Given records:
[Start of section]

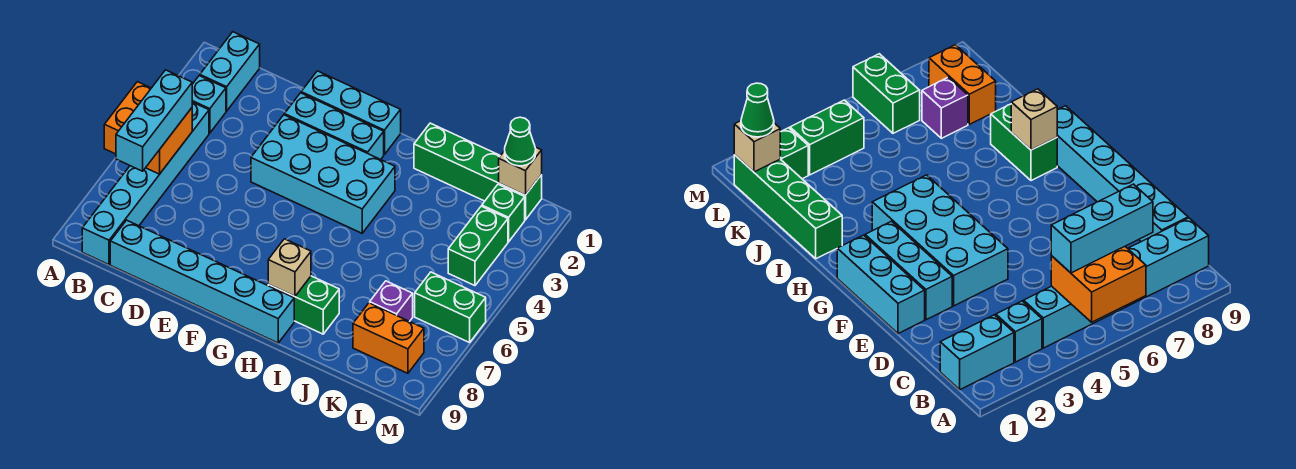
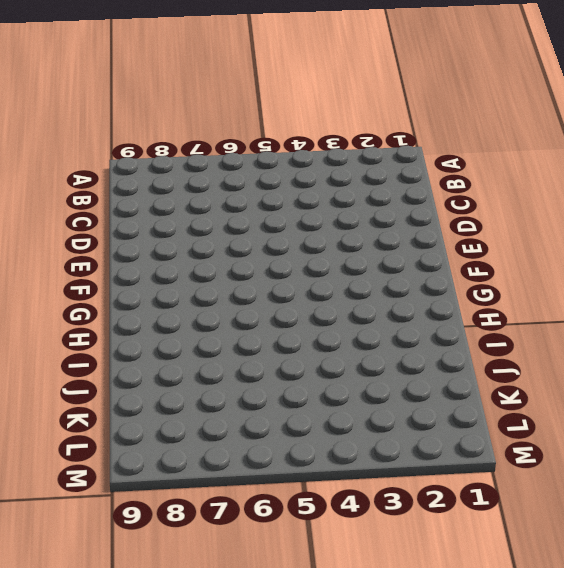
none -> cyan brick B1:B2 level 1
none -> cyan brick B3 level 1
none -> cyan brick B4:B9 level 1

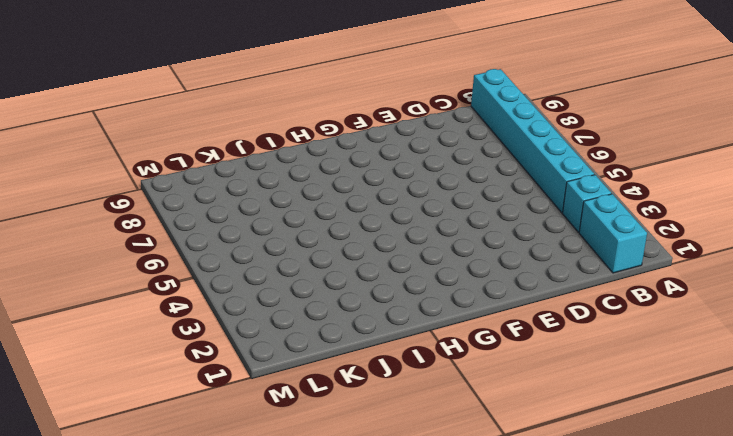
none -> cyan brick C9:H9 level 1
none -> cyan brick E1:G1 level 1
none -> cyan brick E2:G2 level 1

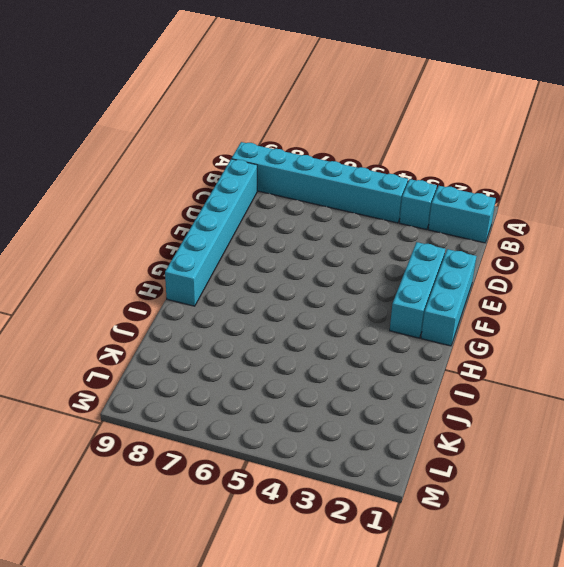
none -> cyan brick E3:H4 level 1
none -> green brick H8:I8 level 1
none -> green brick I1:L1 level 1

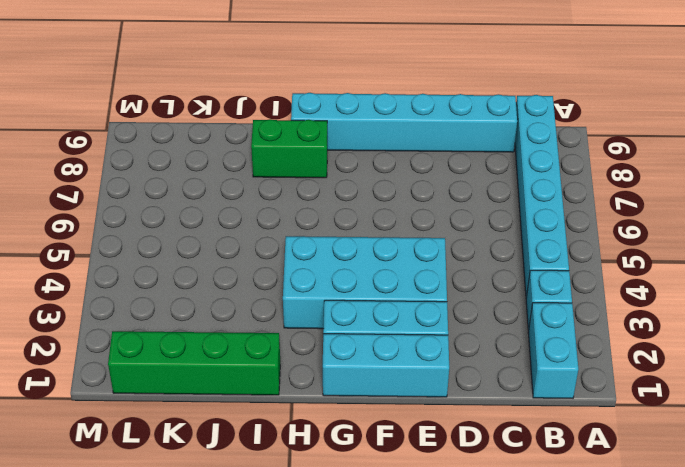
none -> purple brick K7 level 1
none -> orange brick K8:L8 level 1
none -> green brick L2 level 1

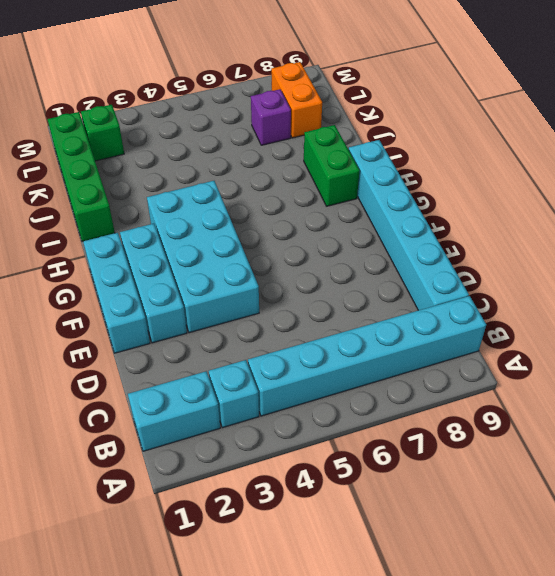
none -> green brick L3:L4 level 1
none -> green brick L6:M6 level 1
none -> orange brick A5:B6 level 2

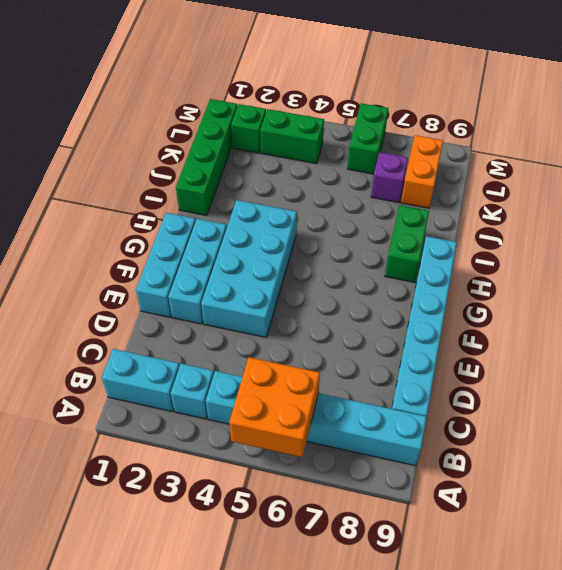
none -> tan brick H8 level 2
none -> tan brick L1 level 2
none -> cyan brick B5:B7 level 3

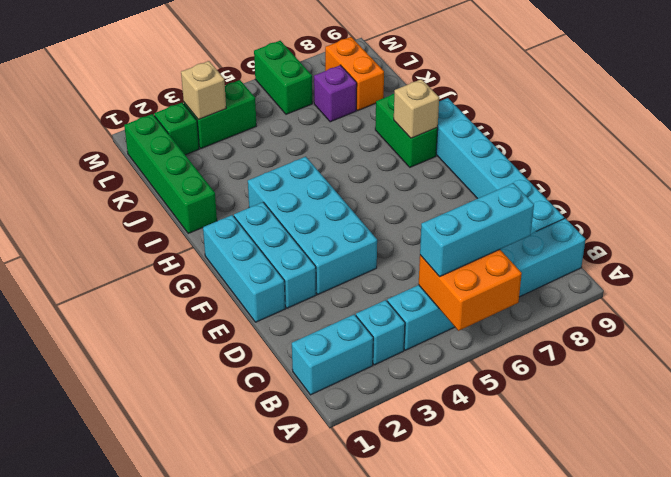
tan brick L3 level 2 -> tan brick L1 level 2
none -> green cone L1 level 3

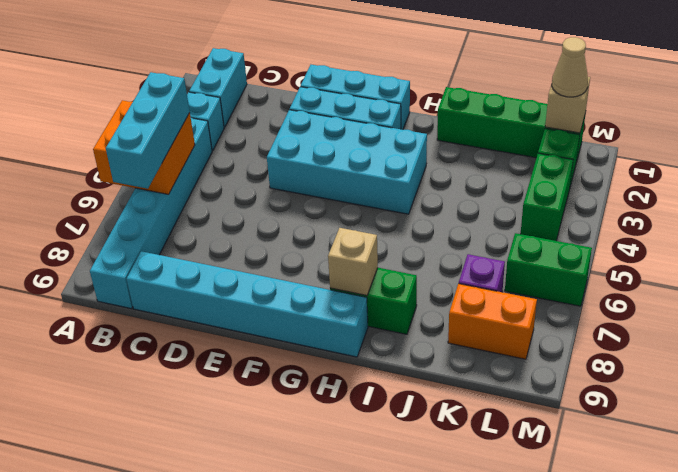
tan cone L1 level 3 -> green cone L1 level 3

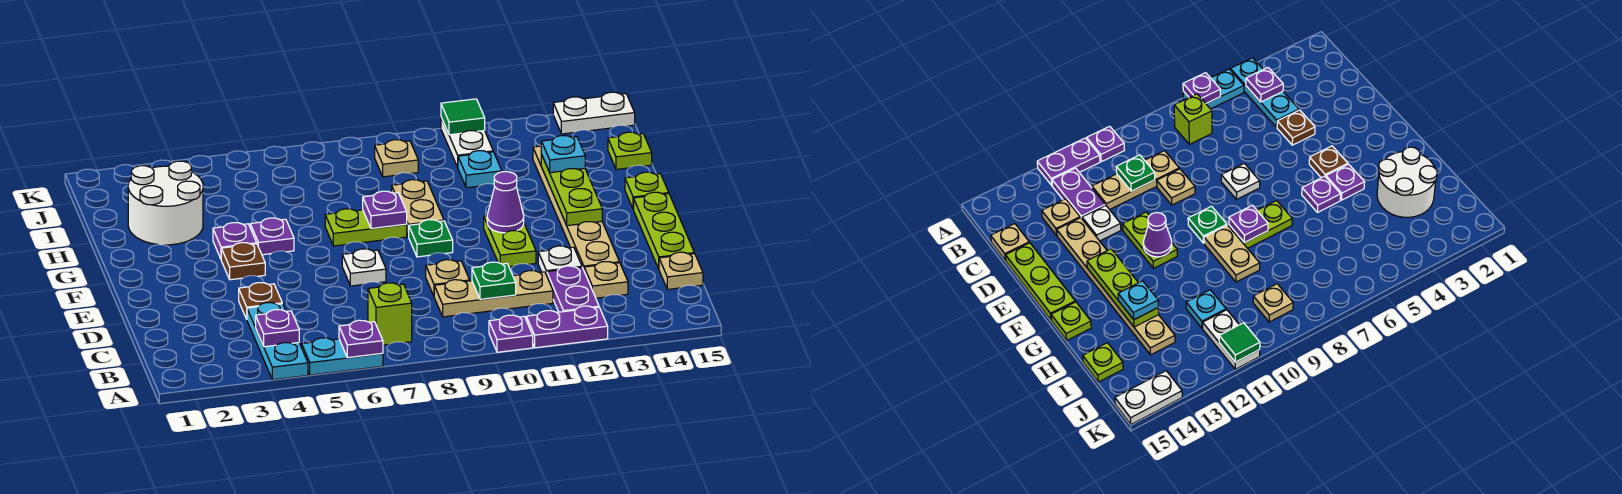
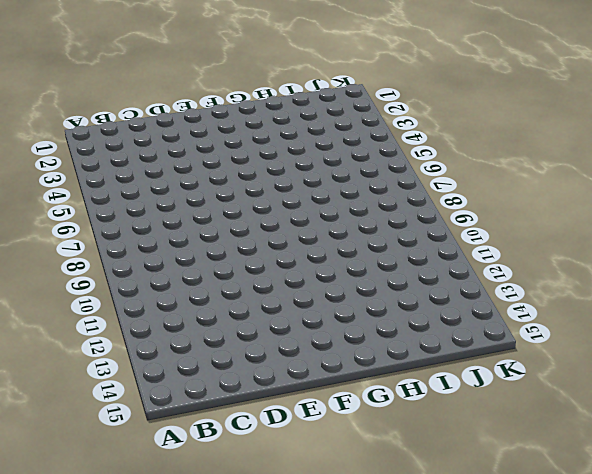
none -> cyan plate A4:C4 level 1
none -> cyan plate A5:A6 level 1
none -> purple plate A10 level 1
none -> purple plate A11:A12 level 1

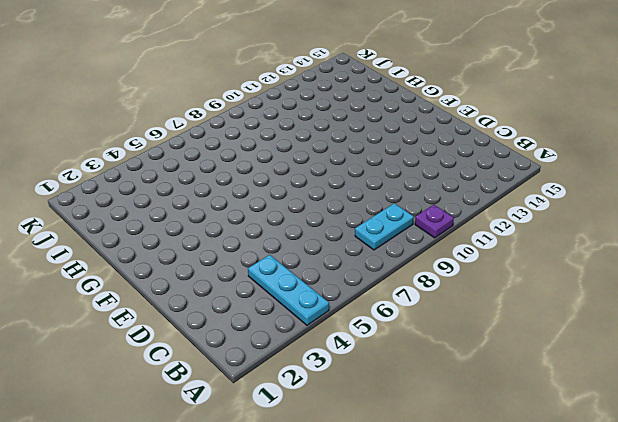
cyan plate B8:B9 level 1 -> cyan plate A5:A6 level 1
none -> purple plate A11:A12 level 1
none -> lime brick B7 level 1
none -> purple plate B12:C12 level 1
none -> tan plate C9:C11 level 1

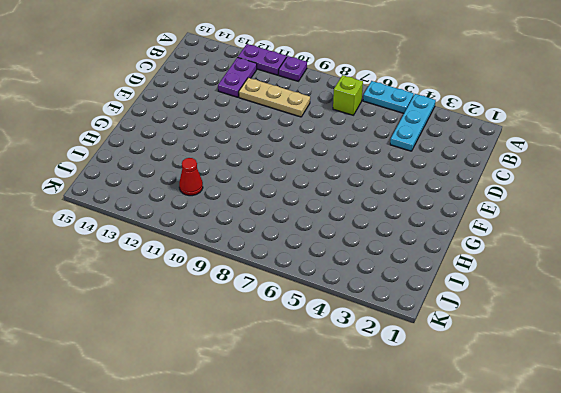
red cone I11 level 1 -> cyan plate I11 level 1
none -> tan plate C13 level 1
none -> tan plate C15 level 1
none -> brown plate D4 level 1
none -> tan plate D9 level 1

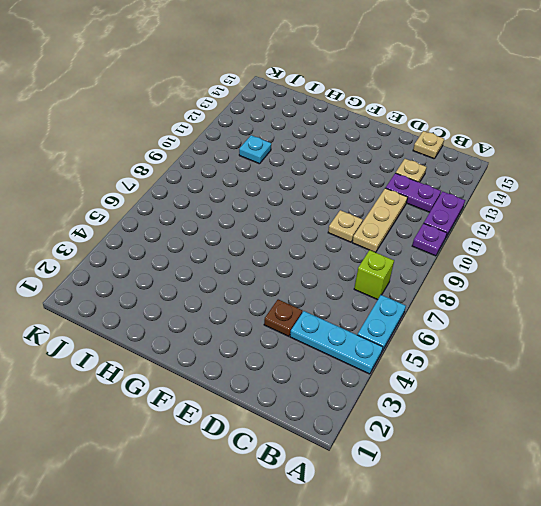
none -> white plate D12 level 1
none -> tan plate D13:I13 level 1
none -> lime plate D15:F15 level 1
none -> white plate E7 level 1

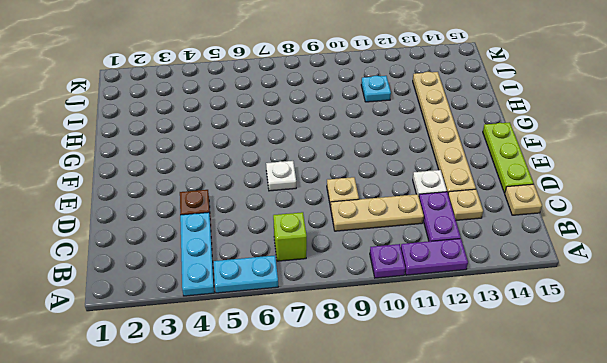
none -> lime plate E11:F11 level 1
none -> brown plate F4 level 1
none -> green plate F9 level 1
none -> purple plate G4 level 1

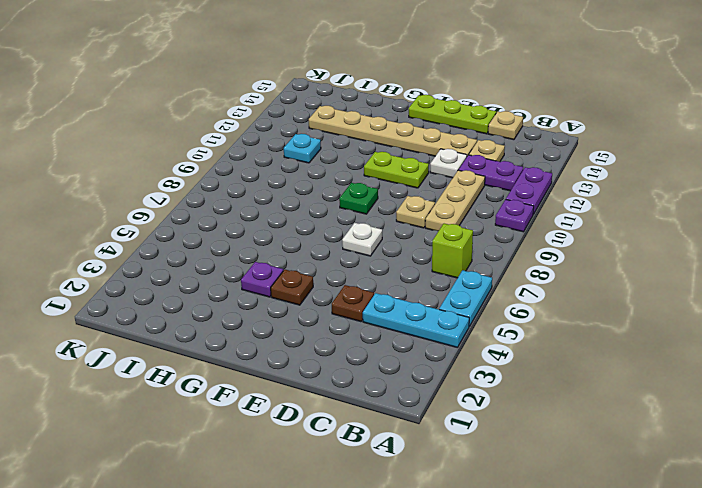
none -> purple plate G5 level 1
none -> lime plate G7:G8 level 1
none -> tan plate G9:H9 level 1
none -> lime plate G15 level 1

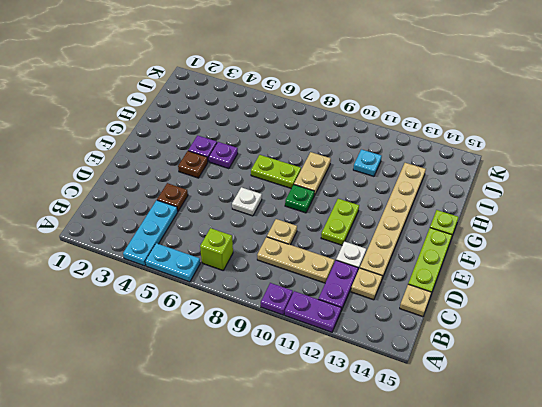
none -> white round brick H2:I3 level 1
none -> lime plate I15 level 1
none -> tan plate J9 level 1
none -> white plate J11:K11 level 1

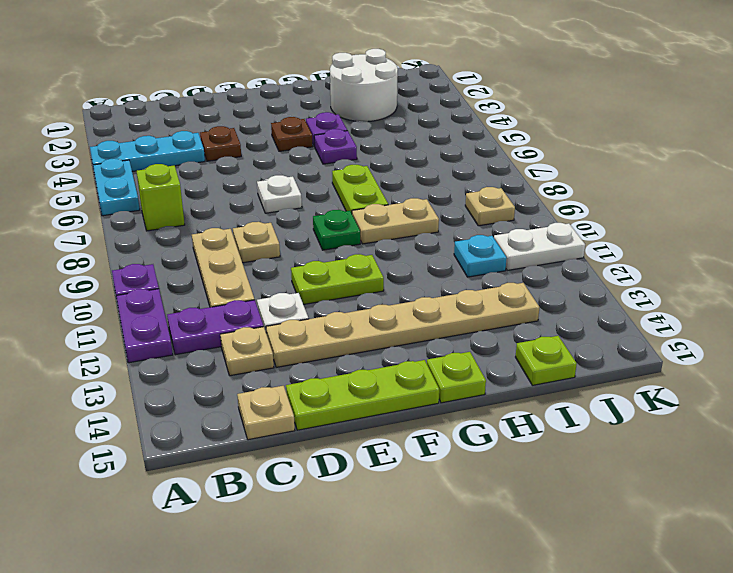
none -> white plate K14:K15 level 1
none -> purple plate A6 level 2
none -> purple plate B4 level 2
none -> green plate C10 level 2

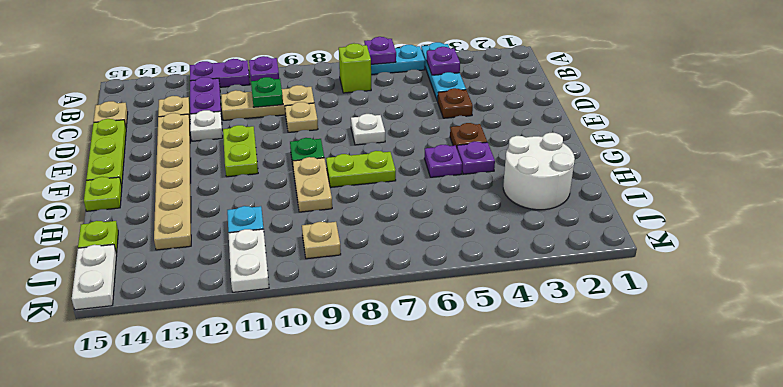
white plate J15:K15 level 1 -> white plate K14:K15 level 1
none -> purple cone F11 level 2
none -> lime plate F13:H13 level 2
none -> purple plate G8 level 2
none -> green tile K11 level 2

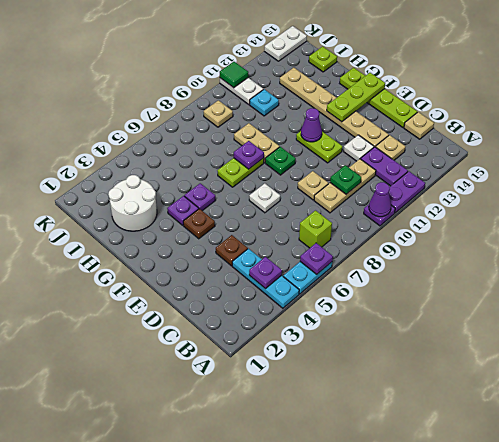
purple cone A10 level 2 -> none
lime plate F13:F15 level 2 -> lime plate F13:H13 level 2
none -> cyan plate H13 level 3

[End of section]

What you will do:
Could you reproduce every record above exactly, leaving out any pictures?

Response area:
none -> cyan brick B1:B2 level 1
none -> cyan brick B3 level 1
none -> cyan brick B4:B9 level 1

none -> cyan brick C9:H9 level 1
none -> cyan brick E1:G1 level 1
none -> cyan brick E2:G2 level 1

none -> cyan brick E3:H4 level 1
none -> green brick H8:I8 level 1
none -> green brick I1:L1 level 1

none -> purple brick K7 level 1
none -> orange brick K8:L8 level 1
none -> green brick L2 level 1

none -> green brick L3:L4 level 1
none -> green brick L6:M6 level 1
none -> orange brick A5:B6 level 2

none -> tan brick H8 level 2
none -> tan brick L1 level 2
none -> cyan brick B5:B7 level 3

tan brick L3 level 2 -> tan brick L1 level 2
none -> green cone L1 level 3

tan cone L1 level 3 -> green cone L1 level 3

none -> cyan plate A4:C4 level 1
none -> cyan plate A5:A6 level 1
none -> purple plate A10 level 1
none -> purple plate A11:A12 level 1

cyan plate B8:B9 level 1 -> cyan plate A5:A6 level 1
none -> purple plate A11:A12 level 1
none -> lime brick B7 level 1
none -> purple plate B12:C12 level 1
none -> tan plate C9:C11 level 1

red cone I11 level 1 -> cyan plate I11 level 1
none -> tan plate C13 level 1
none -> tan plate C15 level 1
none -> brown plate D4 level 1
none -> tan plate D9 level 1

none -> white plate D12 level 1
none -> tan plate D13:I13 level 1
none -> lime plate D15:F15 level 1
none -> white plate E7 level 1

none -> lime plate E11:F11 level 1
none -> brown plate F4 level 1
none -> green plate F9 level 1
none -> purple plate G4 level 1

none -> purple plate G5 level 1
none -> lime plate G7:G8 level 1
none -> tan plate G9:H9 level 1
none -> lime plate G15 level 1

none -> white round brick H2:I3 level 1
none -> lime plate I15 level 1
none -> tan plate J9 level 1
none -> white plate J11:K11 level 1

none -> white plate K14:K15 level 1
none -> purple plate A6 level 2
none -> purple plate B4 level 2
none -> green plate C10 level 2

white plate J15:K15 level 1 -> white plate K14:K15 level 1
none -> purple cone F11 level 2
none -> lime plate F13:H13 level 2
none -> purple plate G8 level 2
none -> green tile K11 level 2

purple cone A10 level 2 -> none
lime plate F13:F15 level 2 -> lime plate F13:H13 level 2
none -> cyan plate H13 level 3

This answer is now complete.